--- Source data ---
**********

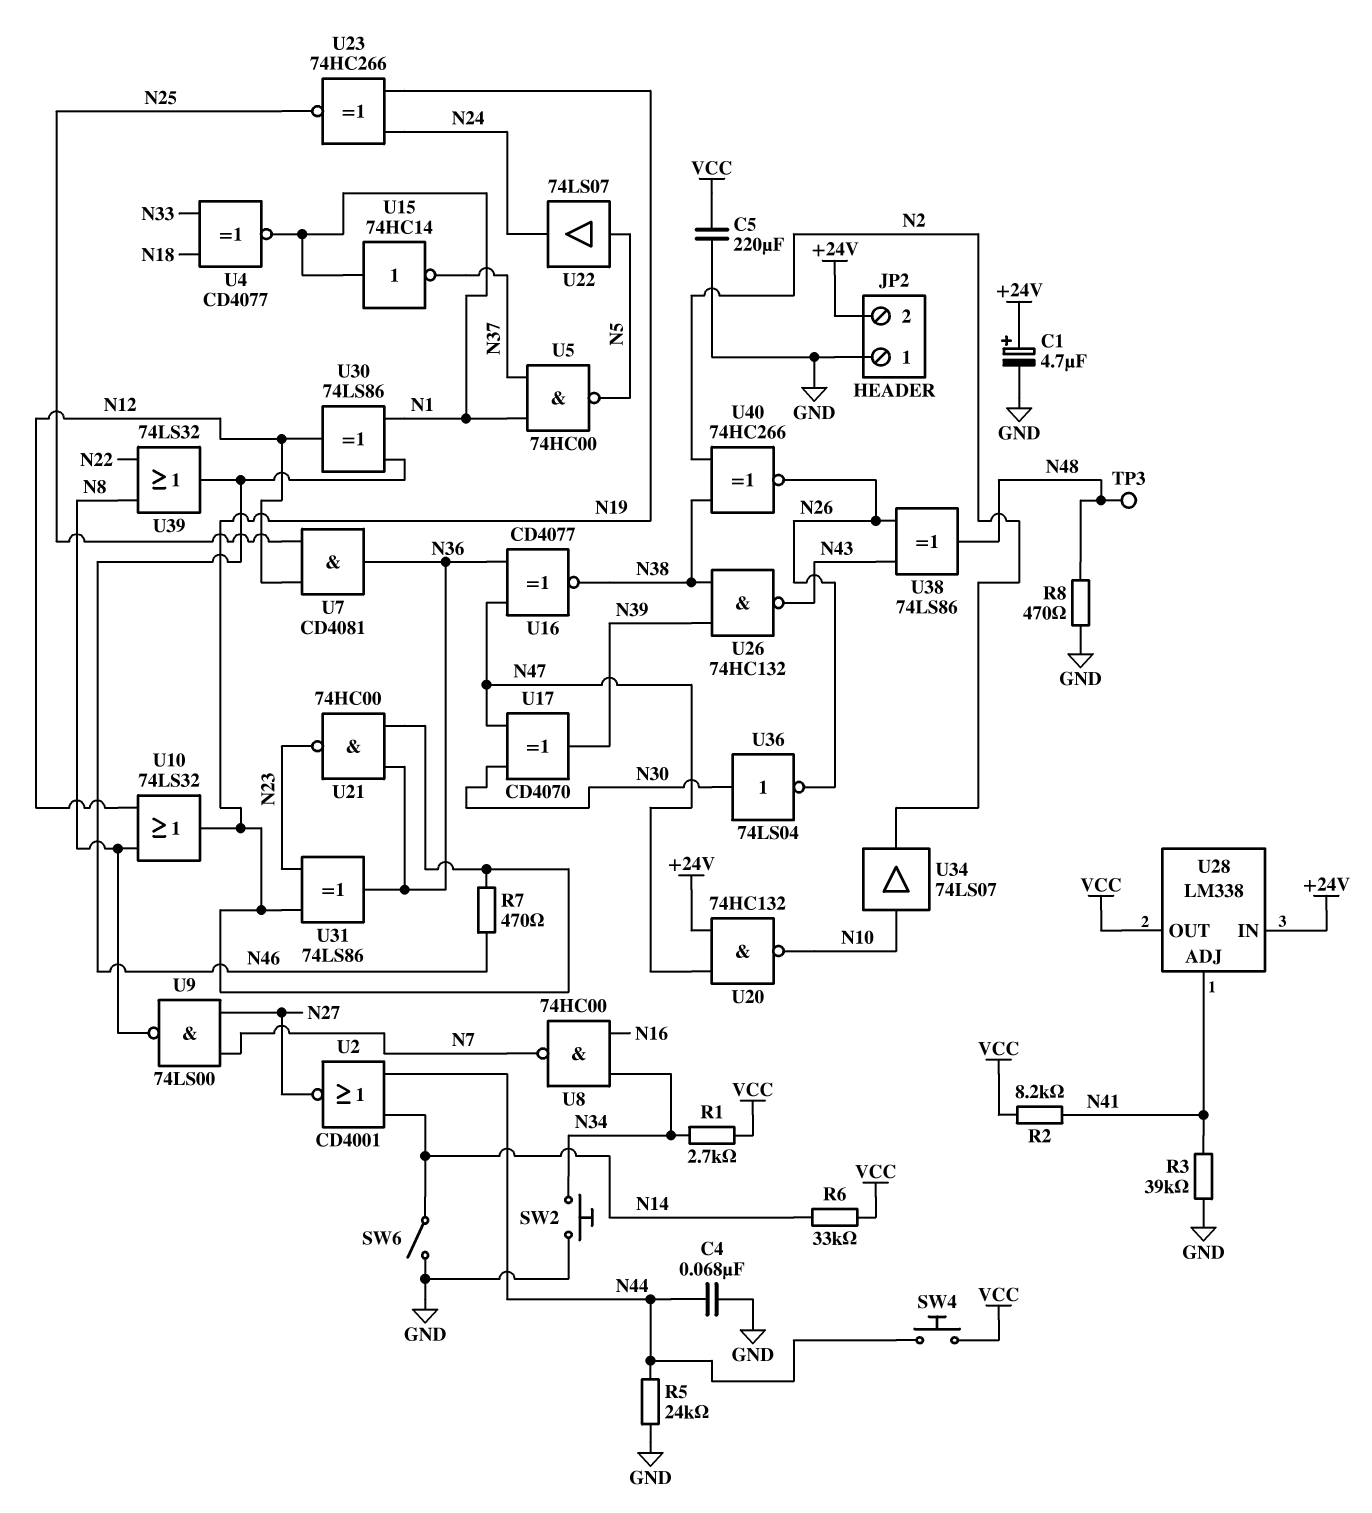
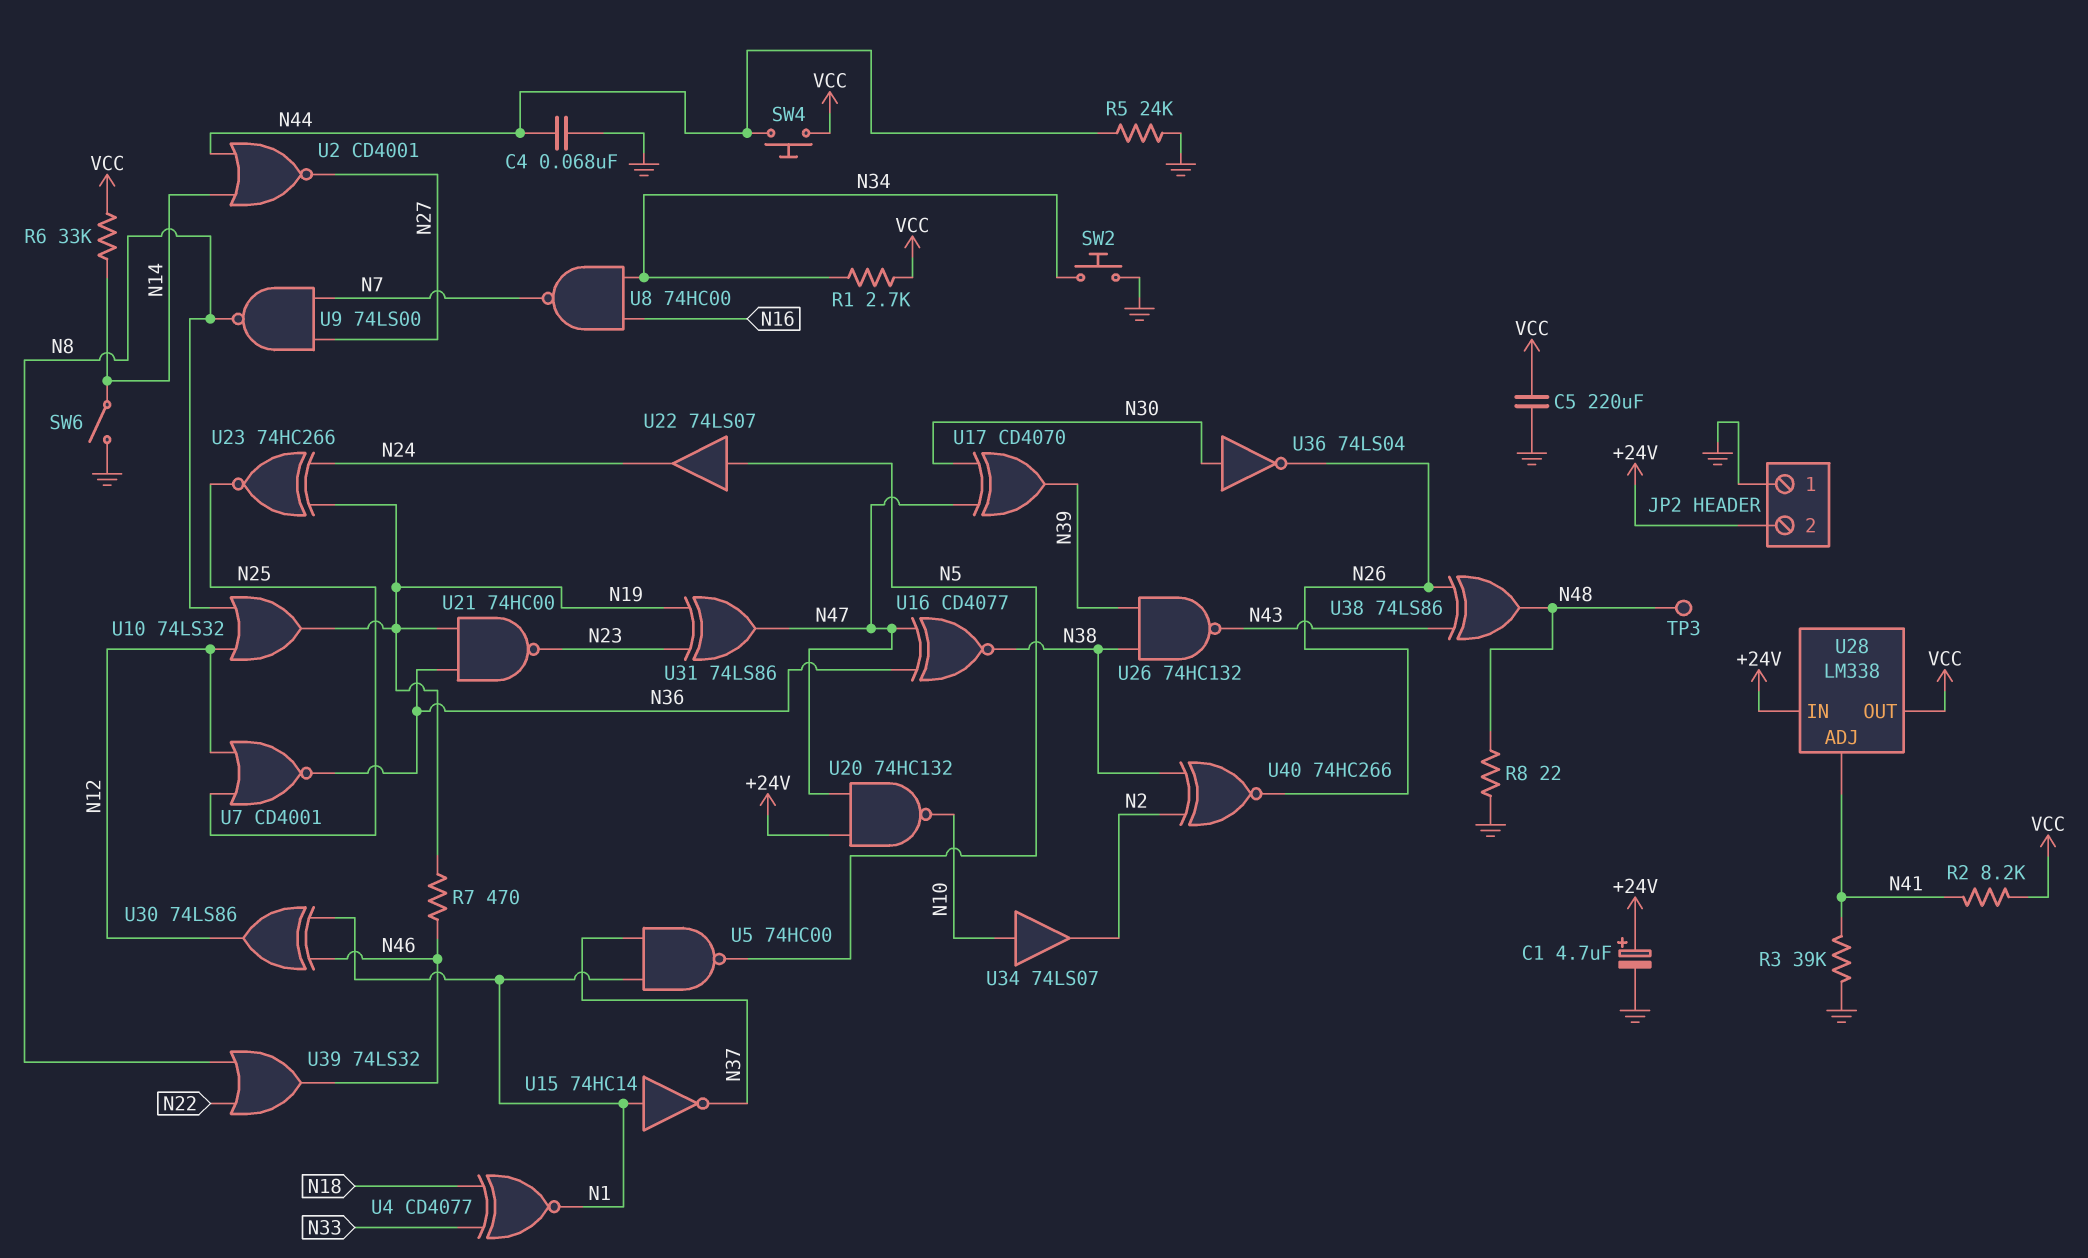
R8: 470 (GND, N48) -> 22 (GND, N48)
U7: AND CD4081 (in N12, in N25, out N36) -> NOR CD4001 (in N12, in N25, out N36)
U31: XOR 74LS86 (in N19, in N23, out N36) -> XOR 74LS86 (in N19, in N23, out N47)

**********

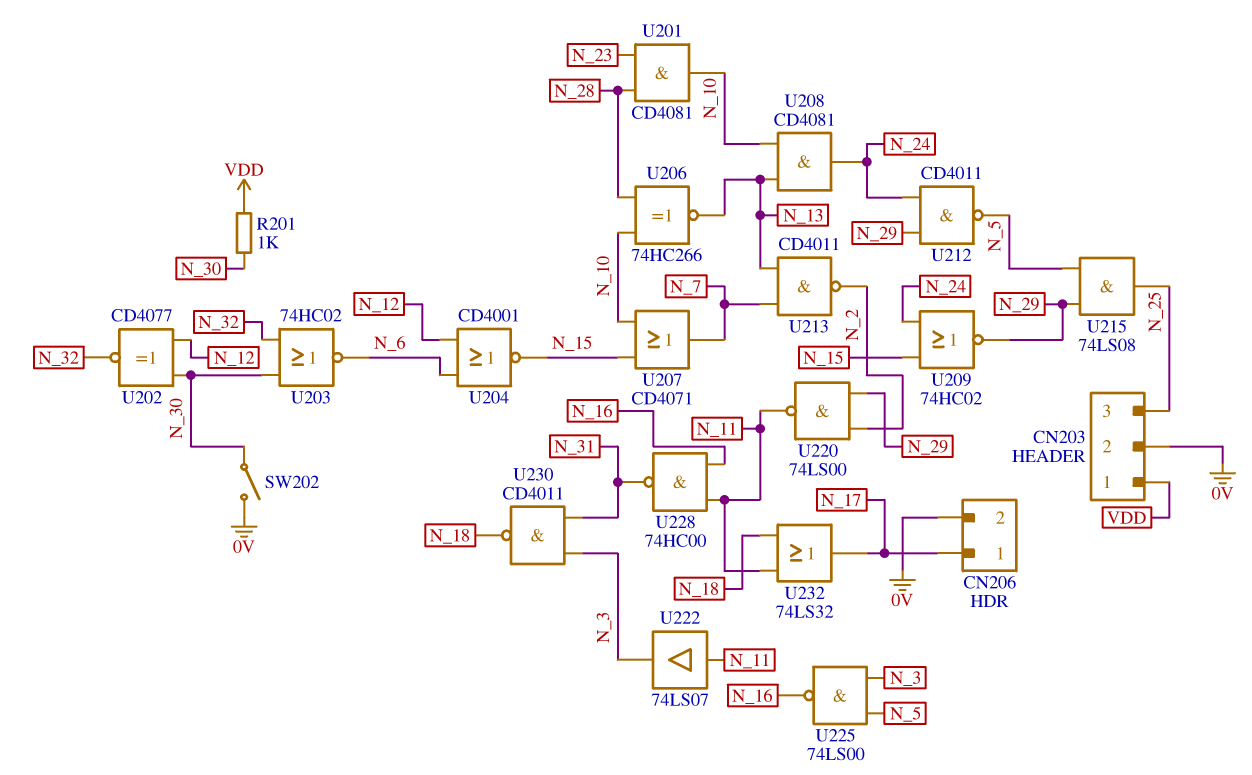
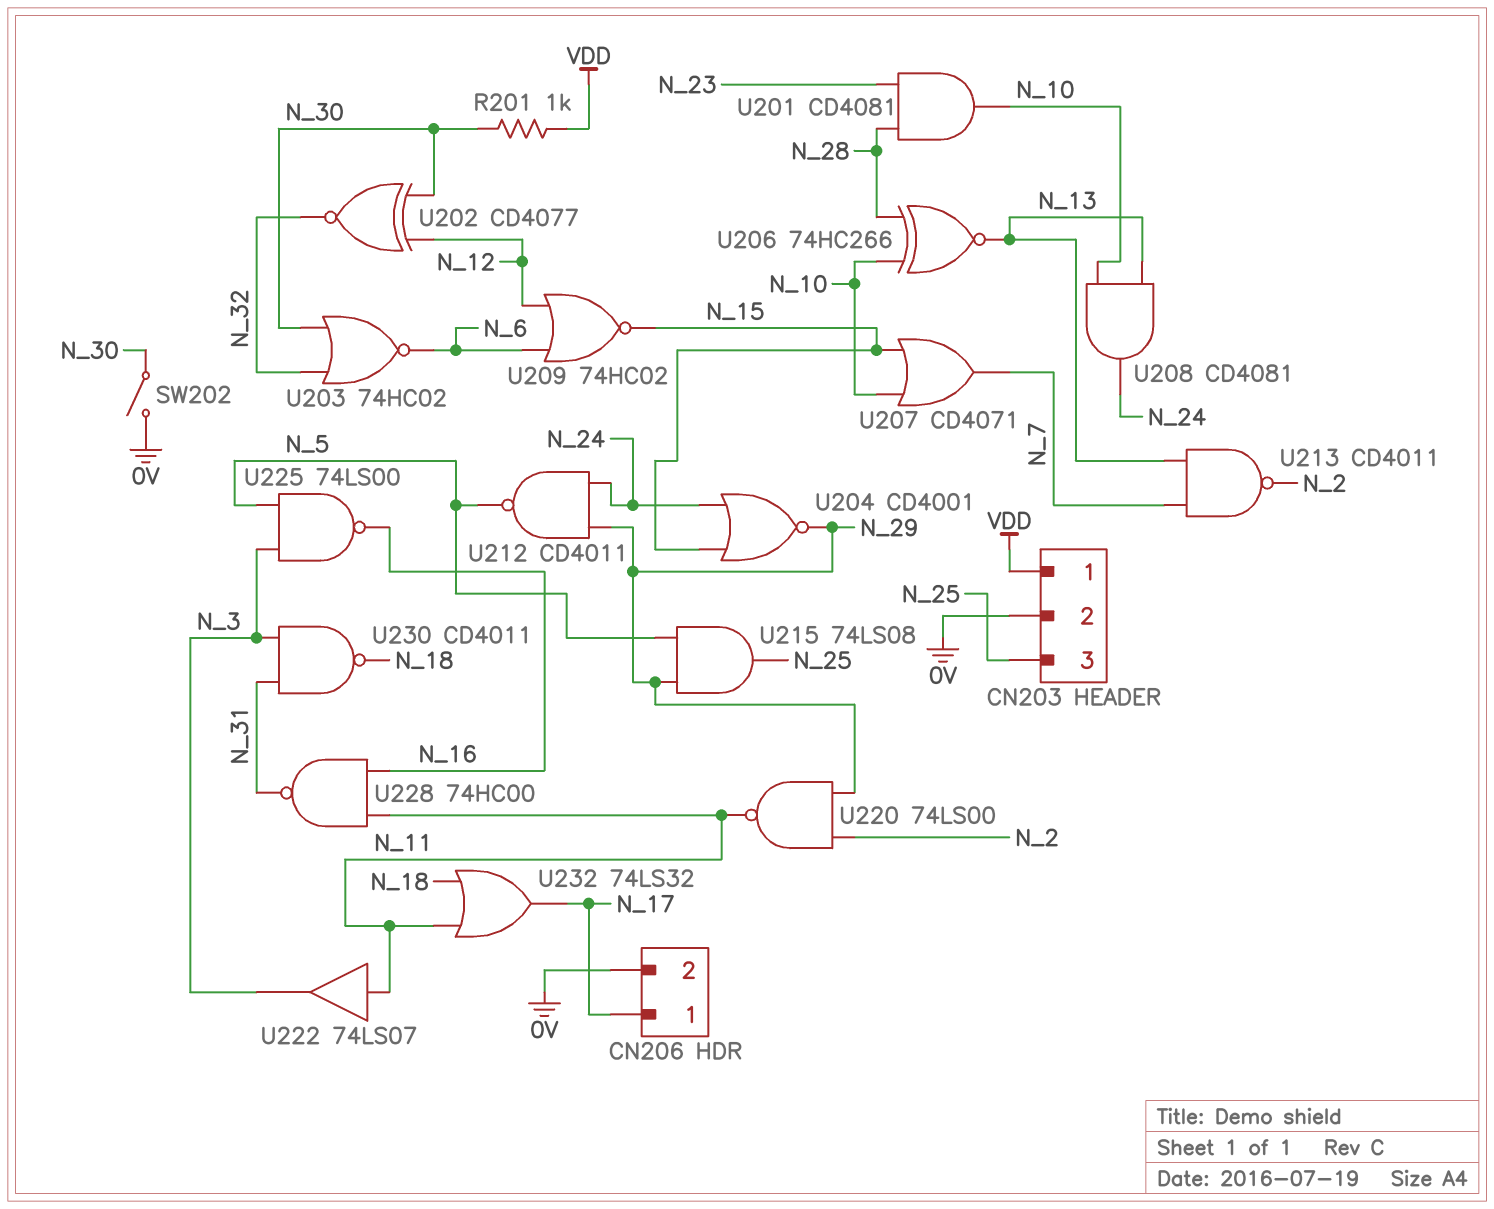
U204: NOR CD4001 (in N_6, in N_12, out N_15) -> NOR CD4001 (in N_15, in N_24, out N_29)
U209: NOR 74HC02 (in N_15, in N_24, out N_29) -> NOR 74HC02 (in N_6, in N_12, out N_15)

**********

--- Assigned task ---
Return only the lines between the one holding "R8: 470 (GND, N48) -> 22 (GND, N48)" and the one holding "U31: XOR 74LS86", inclusive, exactly as they appear above.

--- Answer ---
R8: 470 (GND, N48) -> 22 (GND, N48)
U7: AND CD4081 (in N12, in N25, out N36) -> NOR CD4001 (in N12, in N25, out N36)
U31: XOR 74LS86 (in N19, in N23, out N36) -> XOR 74LS86 (in N19, in N23, out N47)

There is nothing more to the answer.